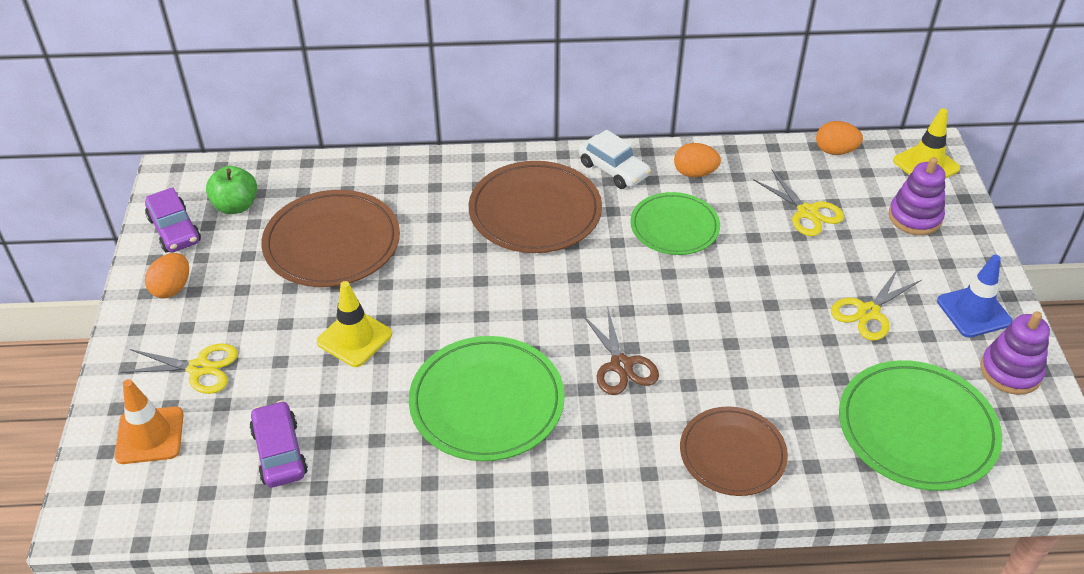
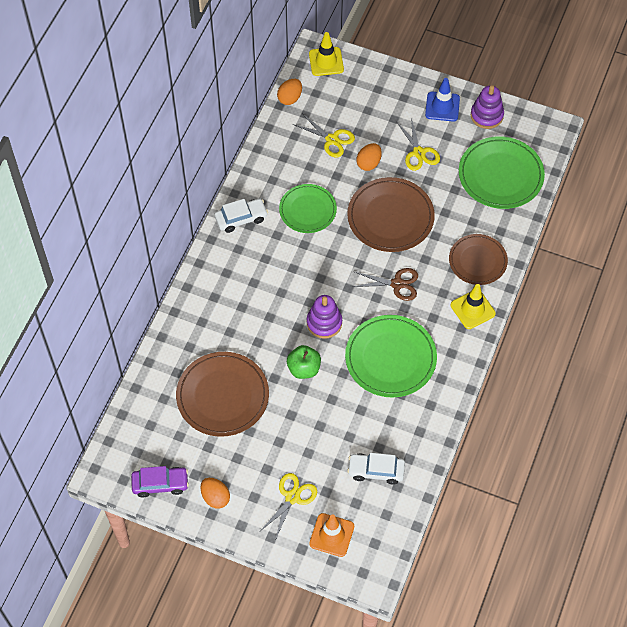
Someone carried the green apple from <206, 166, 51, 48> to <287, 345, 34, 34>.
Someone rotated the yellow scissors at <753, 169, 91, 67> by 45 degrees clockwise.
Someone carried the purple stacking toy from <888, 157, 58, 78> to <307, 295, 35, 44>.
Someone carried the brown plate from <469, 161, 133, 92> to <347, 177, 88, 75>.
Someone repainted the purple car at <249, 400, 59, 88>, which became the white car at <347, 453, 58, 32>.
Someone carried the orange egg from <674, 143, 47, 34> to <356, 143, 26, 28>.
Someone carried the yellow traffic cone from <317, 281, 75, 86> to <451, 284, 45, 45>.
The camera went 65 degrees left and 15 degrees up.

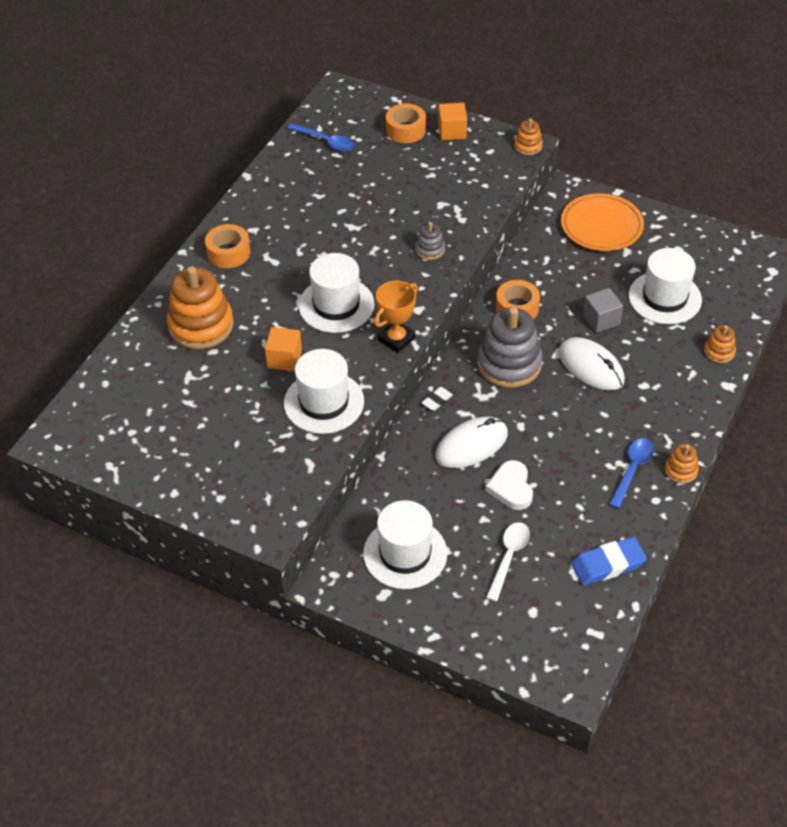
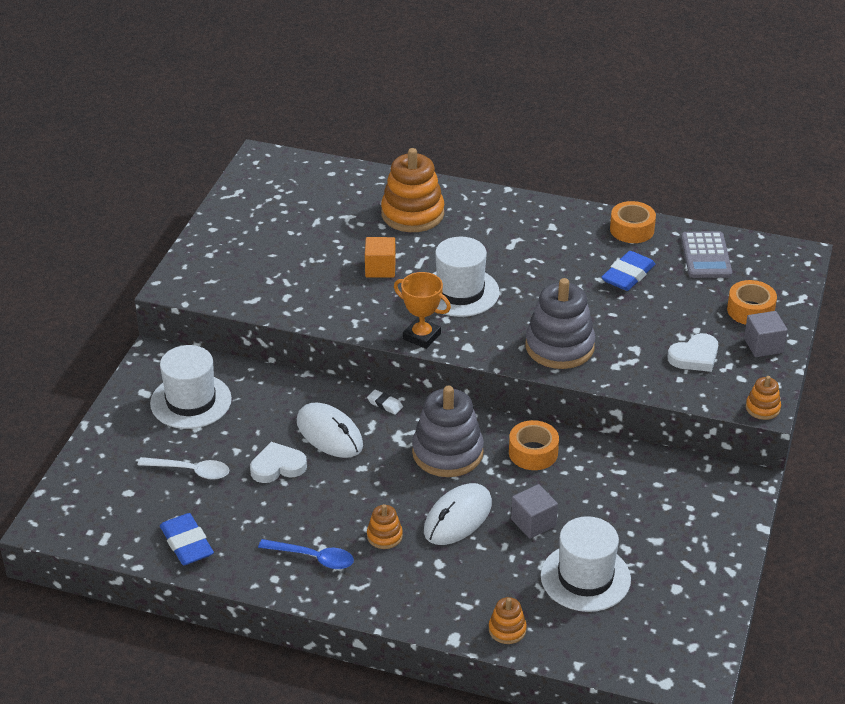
Someone carried the orange stacking toy from <665, 444, 34, 39> to <367, 504, 36, 45>.
Someone scaled the grey stacking toy at <415, 222, 30, 38> by 2.09.
Someone put down the blue eraser at <602, 251, 53, 40>.
Someone carried the orange tape from <205, 224, 45, 44> to <610, 201, 46, 42>.
Someone put down the white heart at <667, 333, 51, 39>.
Someone swapped the blue spoon at <287, 123, 67, 28> for the grey calculator at <681, 231, 51, 47>.
Someone repainted the orange cube at <438, 103, 29, 37>, which became the grey cube at <744, 311, 44, 46>.
Someone took away the white hat at <284, 349, 80, 85>.
Someone took away the orange plate at <561, 193, 83, 58>.
The camera went 80 degrees right and 10 degrees down.

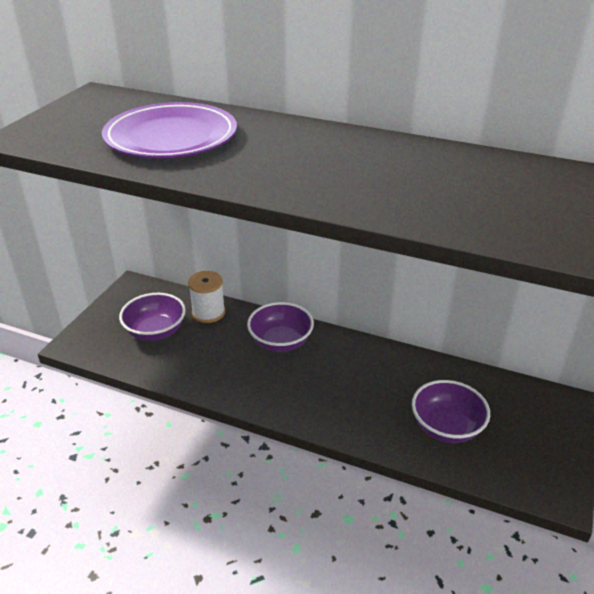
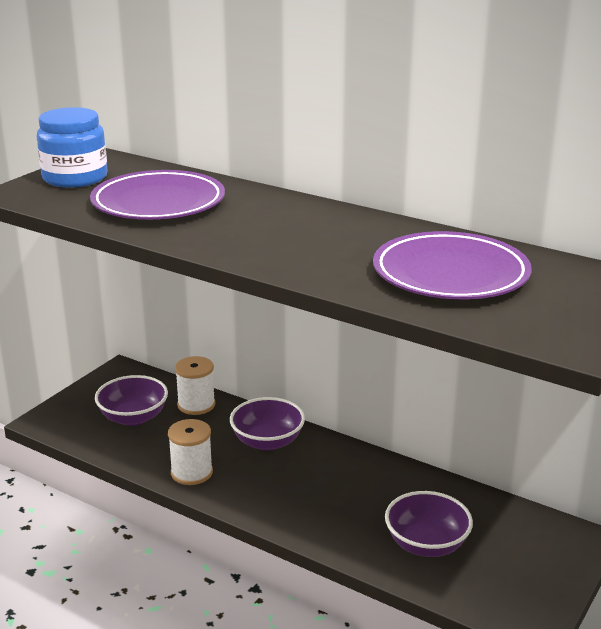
Someone put down the blue jar at <37, 107, 70, 81>.
Someone put down the white spool at <168, 419, 45, 66>.
Someone put down the purple plate at <373, 231, 159, 69>.
The camera went 10 degrees right and 10 degrees down.

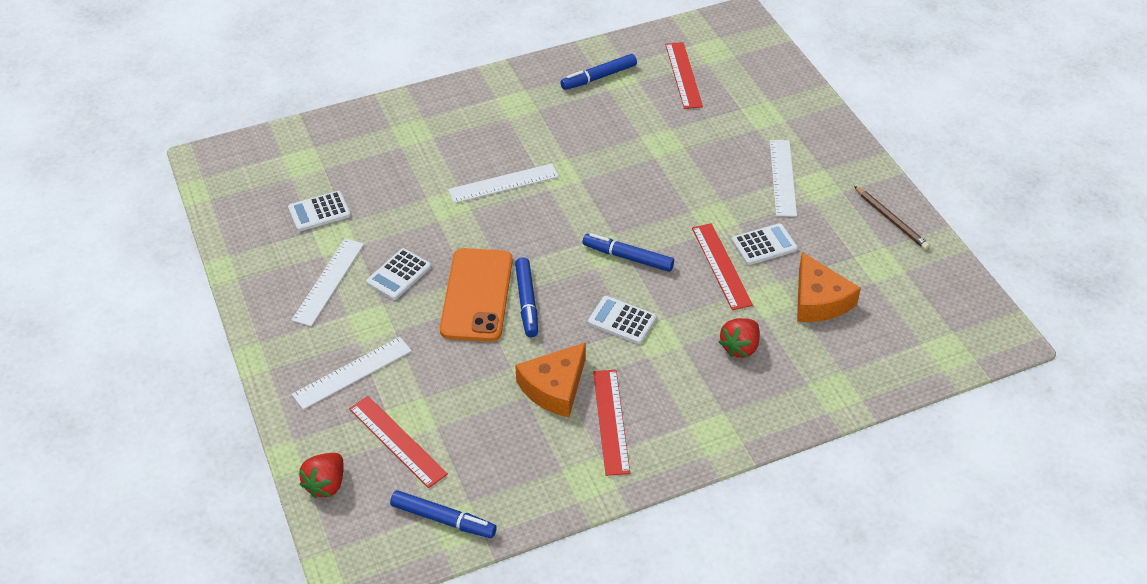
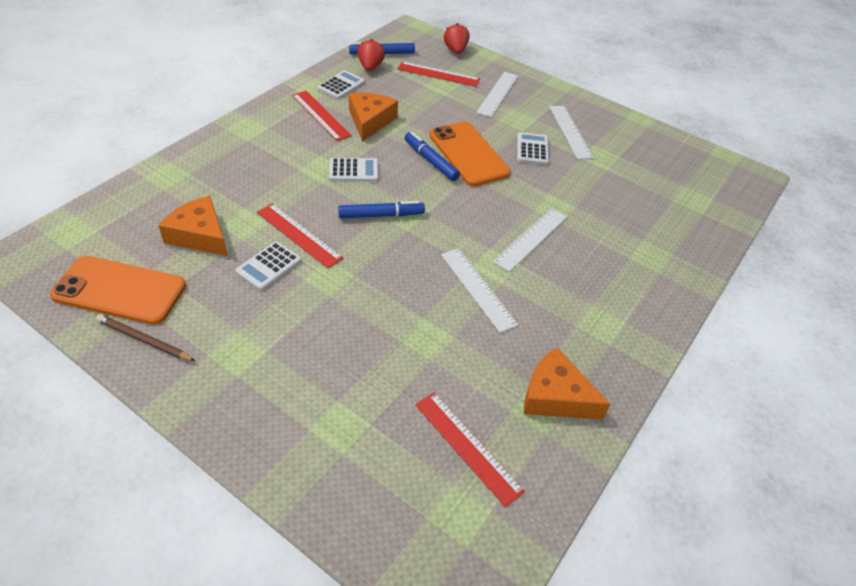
Someone put down the orange phone at <50, 256, 136, 69>.
Someone carried the white calculator from <288, 191, 63, 40> to <317, 70, 48, 29>.
Someone carried the red strawberry from <719, 318, 41, 40> to <358, 39, 27, 32>.
Someone carried the white ruler from <770, 140, 27, 77> to <441, 248, 77, 85>.
Someone swapped the blue marker at <560, 54, 77, 36> for the orange cheese at <524, 347, 86, 73>.
The camera went 145 degrees right and 0 degrees up.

TASK BRIEF ▸ Images in the data above are to be skipped. Retype all other material exactly.

EXERCISE RESPONSE ▸
Someone carried the green apple from <206, 166, 51, 48> to <287, 345, 34, 34>.
Someone rotated the yellow scissors at <753, 169, 91, 67> by 45 degrees clockwise.
Someone carried the purple stacking toy from <888, 157, 58, 78> to <307, 295, 35, 44>.
Someone carried the brown plate from <469, 161, 133, 92> to <347, 177, 88, 75>.
Someone repainted the purple car at <249, 400, 59, 88>, which became the white car at <347, 453, 58, 32>.
Someone carried the orange egg from <674, 143, 47, 34> to <356, 143, 26, 28>.
Someone carried the yellow traffic cone from <317, 281, 75, 86> to <451, 284, 45, 45>.
The camera went 65 degrees left and 15 degrees up.

Someone carried the orange stacking toy from <665, 444, 34, 39> to <367, 504, 36, 45>.
Someone scaled the grey stacking toy at <415, 222, 30, 38> by 2.09.
Someone put down the blue eraser at <602, 251, 53, 40>.
Someone carried the orange tape from <205, 224, 45, 44> to <610, 201, 46, 42>.
Someone put down the white heart at <667, 333, 51, 39>.
Someone swapped the blue spoon at <287, 123, 67, 28> for the grey calculator at <681, 231, 51, 47>.
Someone repainted the orange cube at <438, 103, 29, 37>, which became the grey cube at <744, 311, 44, 46>.
Someone took away the white hat at <284, 349, 80, 85>.
Someone took away the orange plate at <561, 193, 83, 58>.
The camera went 80 degrees right and 10 degrees down.

Someone put down the blue jar at <37, 107, 70, 81>.
Someone put down the white spool at <168, 419, 45, 66>.
Someone put down the purple plate at <373, 231, 159, 69>.
The camera went 10 degrees right and 10 degrees down.

Someone put down the orange phone at <50, 256, 136, 69>.
Someone carried the white calculator from <288, 191, 63, 40> to <317, 70, 48, 29>.
Someone carried the red strawberry from <719, 318, 41, 40> to <358, 39, 27, 32>.
Someone carried the white ruler from <770, 140, 27, 77> to <441, 248, 77, 85>.
Someone swapped the blue marker at <560, 54, 77, 36> for the orange cheese at <524, 347, 86, 73>.
The camera went 145 degrees right and 0 degrees up.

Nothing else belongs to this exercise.